A stretch of the entries below is to be set down exactly, running from the line with "SW6: switch (N8, VS) -> switch (N10, VS)" through the line with "D3: schottky BAT85", both included, and no other line.

--------

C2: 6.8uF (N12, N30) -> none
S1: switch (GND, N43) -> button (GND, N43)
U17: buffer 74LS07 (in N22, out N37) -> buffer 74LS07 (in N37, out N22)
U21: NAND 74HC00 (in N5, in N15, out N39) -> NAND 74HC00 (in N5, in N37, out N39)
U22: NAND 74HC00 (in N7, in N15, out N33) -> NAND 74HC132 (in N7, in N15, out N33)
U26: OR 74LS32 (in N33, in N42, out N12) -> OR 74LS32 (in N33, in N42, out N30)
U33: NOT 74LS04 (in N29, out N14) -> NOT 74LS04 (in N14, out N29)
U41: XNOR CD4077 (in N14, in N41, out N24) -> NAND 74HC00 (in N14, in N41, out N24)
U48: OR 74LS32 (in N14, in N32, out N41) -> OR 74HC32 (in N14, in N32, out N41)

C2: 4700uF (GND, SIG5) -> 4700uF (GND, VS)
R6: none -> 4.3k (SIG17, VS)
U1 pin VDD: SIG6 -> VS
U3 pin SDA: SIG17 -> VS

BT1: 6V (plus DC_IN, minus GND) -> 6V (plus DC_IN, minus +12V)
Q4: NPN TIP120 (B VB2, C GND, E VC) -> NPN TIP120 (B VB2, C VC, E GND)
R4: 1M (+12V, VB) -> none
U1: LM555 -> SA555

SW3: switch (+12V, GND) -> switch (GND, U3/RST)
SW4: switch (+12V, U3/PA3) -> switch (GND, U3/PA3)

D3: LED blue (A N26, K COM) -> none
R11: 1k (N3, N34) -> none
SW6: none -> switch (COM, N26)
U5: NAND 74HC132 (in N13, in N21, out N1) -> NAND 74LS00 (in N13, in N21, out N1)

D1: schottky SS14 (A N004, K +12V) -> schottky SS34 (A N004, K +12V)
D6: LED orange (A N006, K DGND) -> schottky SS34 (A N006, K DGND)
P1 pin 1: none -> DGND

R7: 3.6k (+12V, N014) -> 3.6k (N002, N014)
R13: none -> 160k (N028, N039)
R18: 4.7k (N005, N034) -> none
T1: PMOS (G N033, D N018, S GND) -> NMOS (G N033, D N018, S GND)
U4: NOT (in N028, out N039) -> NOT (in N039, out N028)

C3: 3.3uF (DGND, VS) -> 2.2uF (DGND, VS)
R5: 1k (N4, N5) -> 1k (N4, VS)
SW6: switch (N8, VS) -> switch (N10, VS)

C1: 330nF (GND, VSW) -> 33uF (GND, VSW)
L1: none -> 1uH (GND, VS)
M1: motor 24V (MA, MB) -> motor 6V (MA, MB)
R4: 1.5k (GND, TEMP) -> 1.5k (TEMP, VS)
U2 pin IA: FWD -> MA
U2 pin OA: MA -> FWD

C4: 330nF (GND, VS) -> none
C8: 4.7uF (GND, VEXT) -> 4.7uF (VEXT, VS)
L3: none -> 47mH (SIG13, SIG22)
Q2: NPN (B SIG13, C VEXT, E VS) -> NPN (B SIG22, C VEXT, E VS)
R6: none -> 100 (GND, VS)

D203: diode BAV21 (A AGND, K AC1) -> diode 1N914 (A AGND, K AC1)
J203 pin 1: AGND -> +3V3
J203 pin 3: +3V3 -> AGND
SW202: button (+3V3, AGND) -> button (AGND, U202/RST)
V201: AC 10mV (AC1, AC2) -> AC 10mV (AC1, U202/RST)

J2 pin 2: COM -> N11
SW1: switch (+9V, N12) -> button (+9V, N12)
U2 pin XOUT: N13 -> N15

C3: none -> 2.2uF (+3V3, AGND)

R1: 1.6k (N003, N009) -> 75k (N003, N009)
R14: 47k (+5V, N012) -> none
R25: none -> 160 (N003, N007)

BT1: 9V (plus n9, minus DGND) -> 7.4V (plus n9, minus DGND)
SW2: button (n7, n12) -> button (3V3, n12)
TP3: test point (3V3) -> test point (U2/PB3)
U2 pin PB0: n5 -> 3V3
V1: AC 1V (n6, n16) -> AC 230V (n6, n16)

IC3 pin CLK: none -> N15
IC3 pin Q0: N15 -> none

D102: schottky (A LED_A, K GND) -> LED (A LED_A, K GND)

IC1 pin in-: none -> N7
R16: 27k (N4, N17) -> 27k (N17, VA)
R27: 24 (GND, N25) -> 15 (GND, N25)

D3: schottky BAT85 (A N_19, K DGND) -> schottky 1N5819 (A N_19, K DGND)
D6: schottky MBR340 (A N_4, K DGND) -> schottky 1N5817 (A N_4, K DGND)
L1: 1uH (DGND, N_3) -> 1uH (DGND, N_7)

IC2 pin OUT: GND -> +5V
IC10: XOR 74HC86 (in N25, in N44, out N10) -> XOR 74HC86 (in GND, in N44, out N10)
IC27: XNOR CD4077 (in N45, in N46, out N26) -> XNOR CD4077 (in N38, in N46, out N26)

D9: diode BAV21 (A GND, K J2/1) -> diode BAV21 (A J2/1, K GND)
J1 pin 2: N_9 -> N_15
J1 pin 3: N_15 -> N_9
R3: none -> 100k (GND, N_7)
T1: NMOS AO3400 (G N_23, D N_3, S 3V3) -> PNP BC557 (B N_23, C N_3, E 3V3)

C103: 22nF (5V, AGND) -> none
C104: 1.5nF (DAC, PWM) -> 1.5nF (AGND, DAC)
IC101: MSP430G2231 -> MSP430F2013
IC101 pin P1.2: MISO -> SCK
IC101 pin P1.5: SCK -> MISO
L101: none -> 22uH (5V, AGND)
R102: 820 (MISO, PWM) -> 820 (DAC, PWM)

--------

TASK SOLUTION:
SW6: switch (N8, VS) -> switch (N10, VS)

C1: 330nF (GND, VSW) -> 33uF (GND, VSW)
L1: none -> 1uH (GND, VS)
M1: motor 24V (MA, MB) -> motor 6V (MA, MB)
R4: 1.5k (GND, TEMP) -> 1.5k (TEMP, VS)
U2 pin IA: FWD -> MA
U2 pin OA: MA -> FWD

C4: 330nF (GND, VS) -> none
C8: 4.7uF (GND, VEXT) -> 4.7uF (VEXT, VS)
L3: none -> 47mH (SIG13, SIG22)
Q2: NPN (B SIG13, C VEXT, E VS) -> NPN (B SIG22, C VEXT, E VS)
R6: none -> 100 (GND, VS)

D203: diode BAV21 (A AGND, K AC1) -> diode 1N914 (A AGND, K AC1)
J203 pin 1: AGND -> +3V3
J203 pin 3: +3V3 -> AGND
SW202: button (+3V3, AGND) -> button (AGND, U202/RST)
V201: AC 10mV (AC1, AC2) -> AC 10mV (AC1, U202/RST)

J2 pin 2: COM -> N11
SW1: switch (+9V, N12) -> button (+9V, N12)
U2 pin XOUT: N13 -> N15

C3: none -> 2.2uF (+3V3, AGND)

R1: 1.6k (N003, N009) -> 75k (N003, N009)
R14: 47k (+5V, N012) -> none
R25: none -> 160 (N003, N007)

BT1: 9V (plus n9, minus DGND) -> 7.4V (plus n9, minus DGND)
SW2: button (n7, n12) -> button (3V3, n12)
TP3: test point (3V3) -> test point (U2/PB3)
U2 pin PB0: n5 -> 3V3
V1: AC 1V (n6, n16) -> AC 230V (n6, n16)

IC3 pin CLK: none -> N15
IC3 pin Q0: N15 -> none

D102: schottky (A LED_A, K GND) -> LED (A LED_A, K GND)

IC1 pin in-: none -> N7
R16: 27k (N4, N17) -> 27k (N17, VA)
R27: 24 (GND, N25) -> 15 (GND, N25)

D3: schottky BAT85 (A N_19, K DGND) -> schottky 1N5819 (A N_19, K DGND)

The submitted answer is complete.